Task: Word for word, print out all of the data, omitting every image.

Data for this exercise:

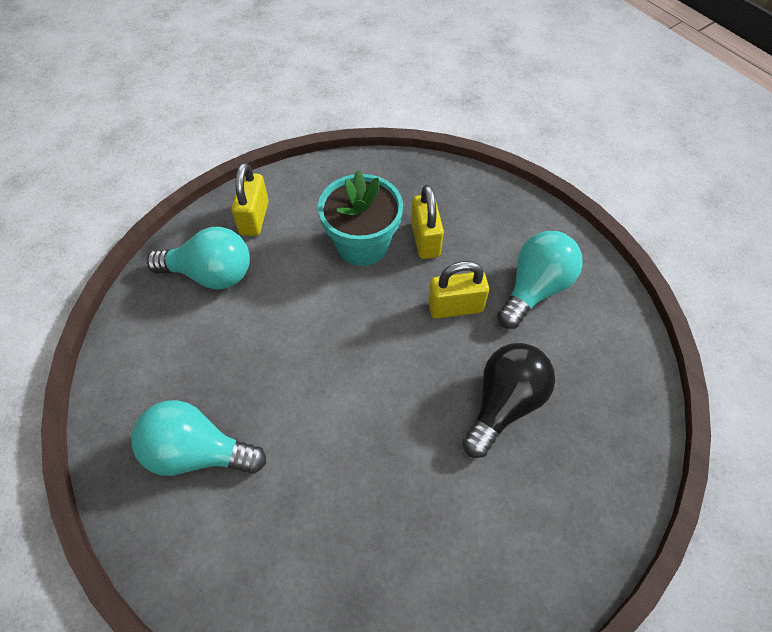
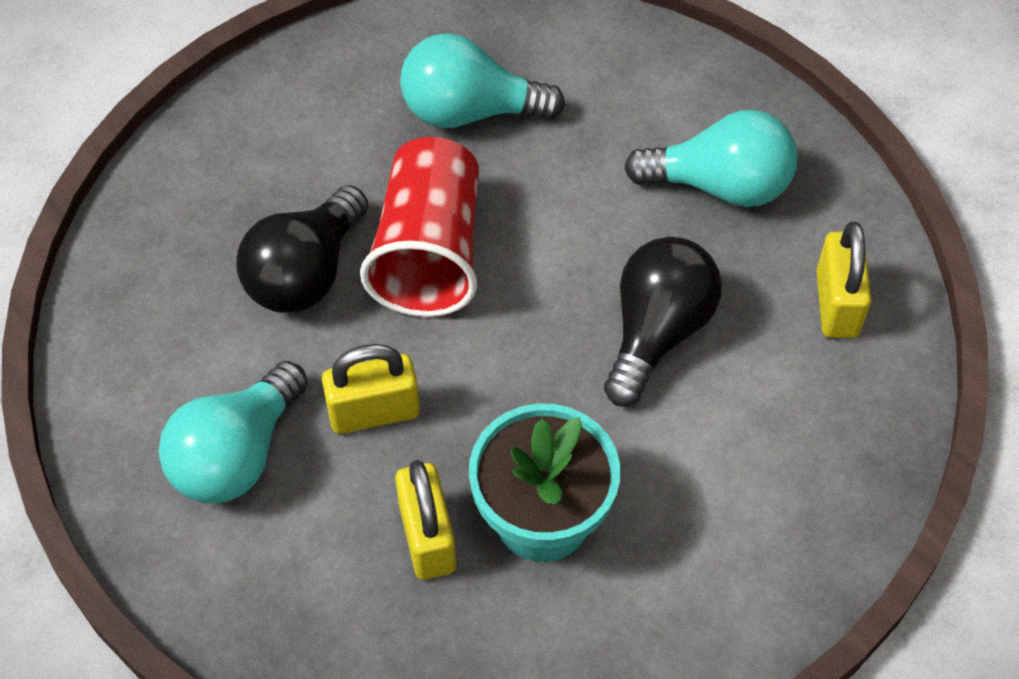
camera: 175 degrees right, 0 degrees up
(211, 274) = (795, 438): turquoise light bulb -> turquoise light bulb (470, 111)
(254, 218) = (755, 559): yellow padlock -> yellow padlock (837, 304)
(273, 343) = (657, 332): none -> black light bulb
(418, 413) = (429, 252): none -> red cup

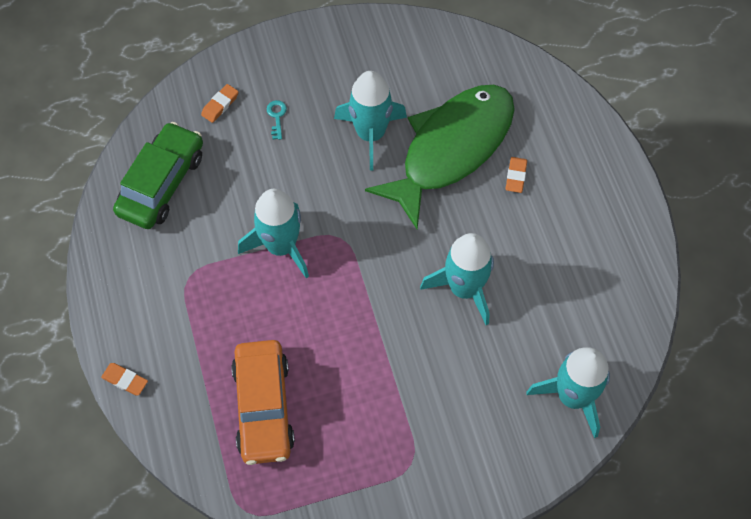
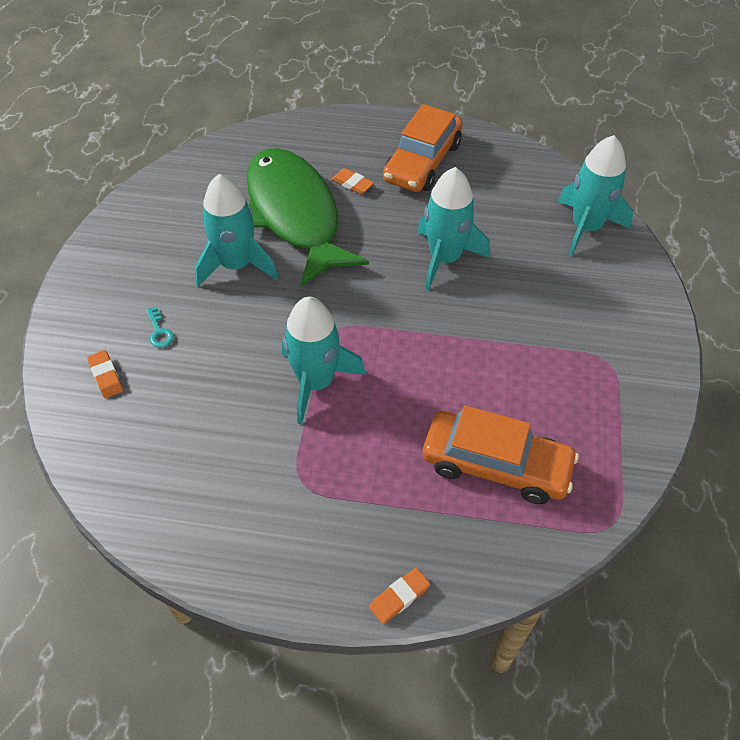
camera: 65 degrees left, 10 degrees down
(162, 183) = (164, 468): green car -> none
(277, 116) = (159, 331): turquoise key -> turquoise key turned 135 degrees counterclockwise
(580, 222) = (422, 162): none -> orange car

Output below:
camera: 175 degrees right, 0 degrees up
(211, 274) = (795, 438): turquoise light bulb -> turquoise light bulb (470, 111)
(254, 218) = (755, 559): yellow padlock -> yellow padlock (837, 304)
(273, 343) = (657, 332): none -> black light bulb
(418, 413) = (429, 252): none -> red cup

camera: 65 degrees left, 10 degrees down
(162, 183) = (164, 468): green car -> none
(277, 116) = (159, 331): turquoise key -> turquoise key turned 135 degrees counterclockwise
(580, 222) = (422, 162): none -> orange car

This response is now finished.